Drop the pictures; give again exactly the lines from the one holding "to <443 235>" through the end of the data.

═══ Provided records ═══

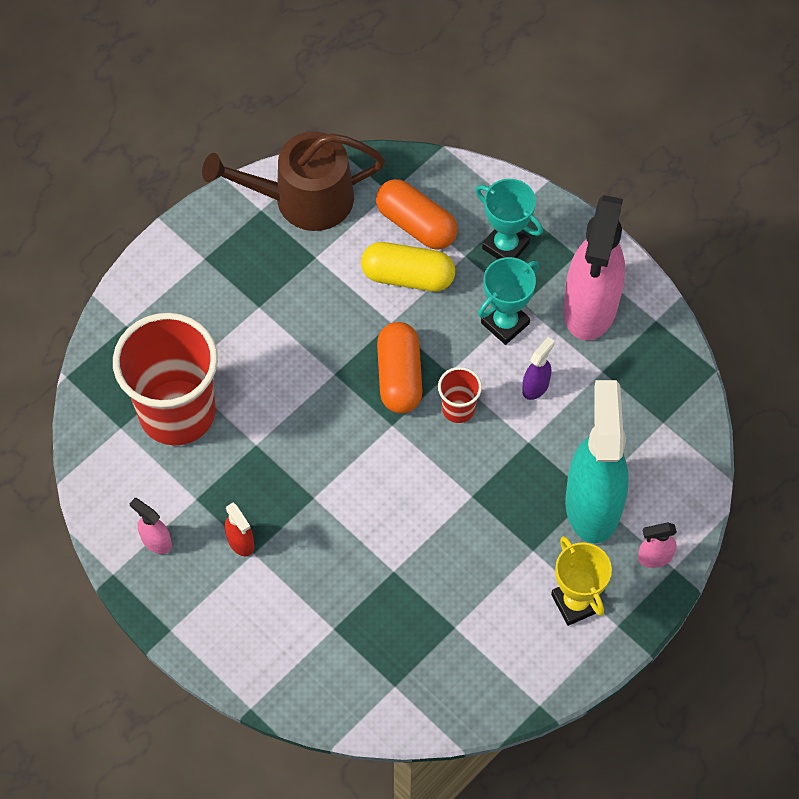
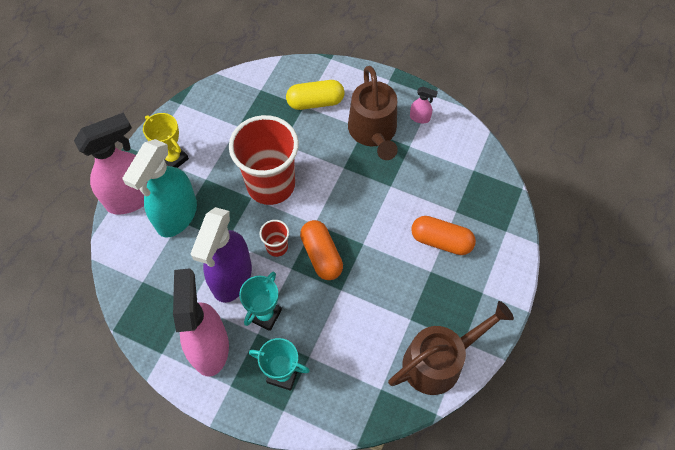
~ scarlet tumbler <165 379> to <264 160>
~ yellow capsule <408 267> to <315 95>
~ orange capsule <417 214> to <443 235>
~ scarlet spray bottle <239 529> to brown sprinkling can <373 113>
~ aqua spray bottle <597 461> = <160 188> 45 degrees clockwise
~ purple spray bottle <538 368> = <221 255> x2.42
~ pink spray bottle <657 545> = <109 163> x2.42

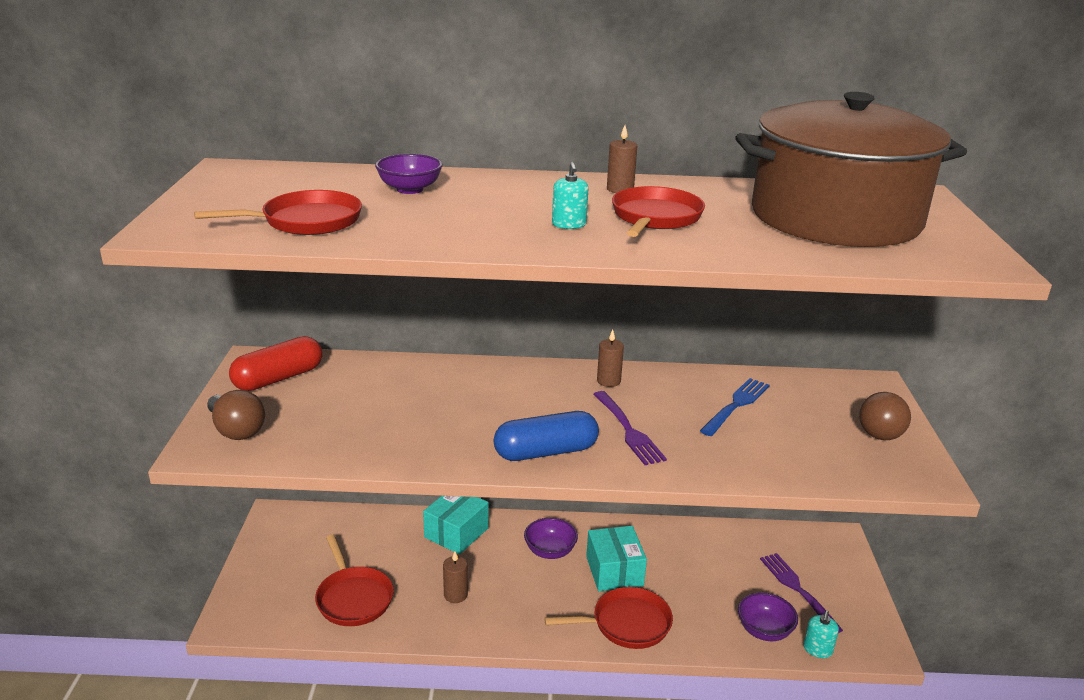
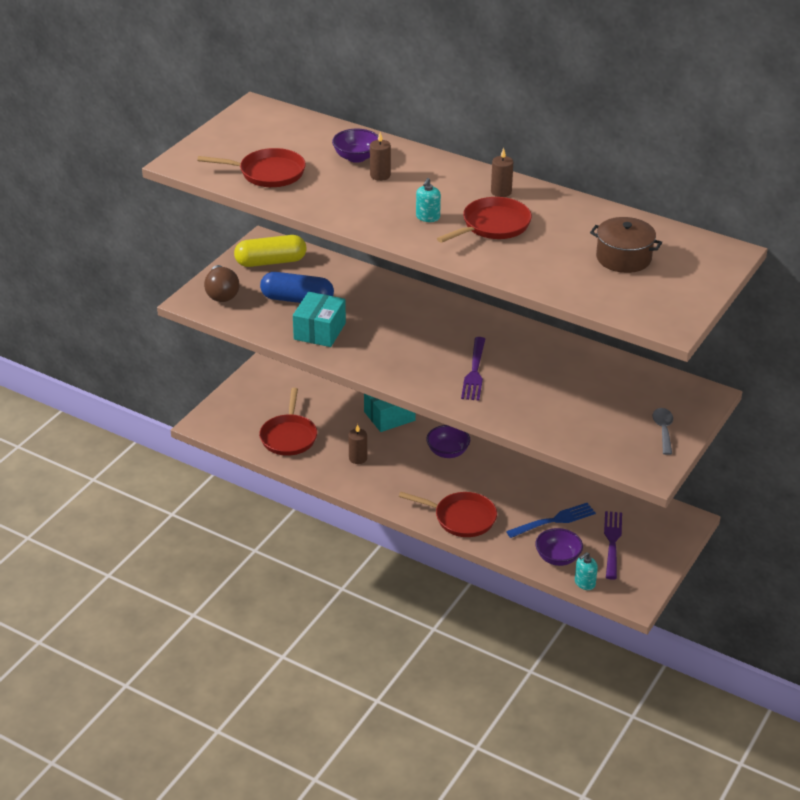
~ royal blue capsule <546 436> to <297 287>
~ aqua package <616 558> to <319 319>
~ brown candle <610 358> to <380 156>
~ royal blue fork <734 407> to <551 520>
~ brown lightbulb <885 416> to grey spoon <663 431>
~ scarlet capsule <275 363> to yellow capsule <270 251>
~ brown cooking pot <851 169> = <626 245> x0.43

═══

Exercise result:
~ orange capsule <417 214> to <443 235>
~ scarlet spray bottle <239 529> to brown sprinkling can <373 113>
~ aqua spray bottle <597 461> = <160 188> 45 degrees clockwise
~ purple spray bottle <538 368> = <221 255> x2.42
~ pink spray bottle <657 545> = <109 163> x2.42

~ royal blue capsule <546 436> to <297 287>
~ aqua package <616 558> to <319 319>
~ brown candle <610 358> to <380 156>
~ royal blue fork <734 407> to <551 520>
~ brown lightbulb <885 416> to grey spoon <663 431>
~ scarlet capsule <275 363> to yellow capsule <270 251>
~ brown cooking pot <851 169> = <626 245> x0.43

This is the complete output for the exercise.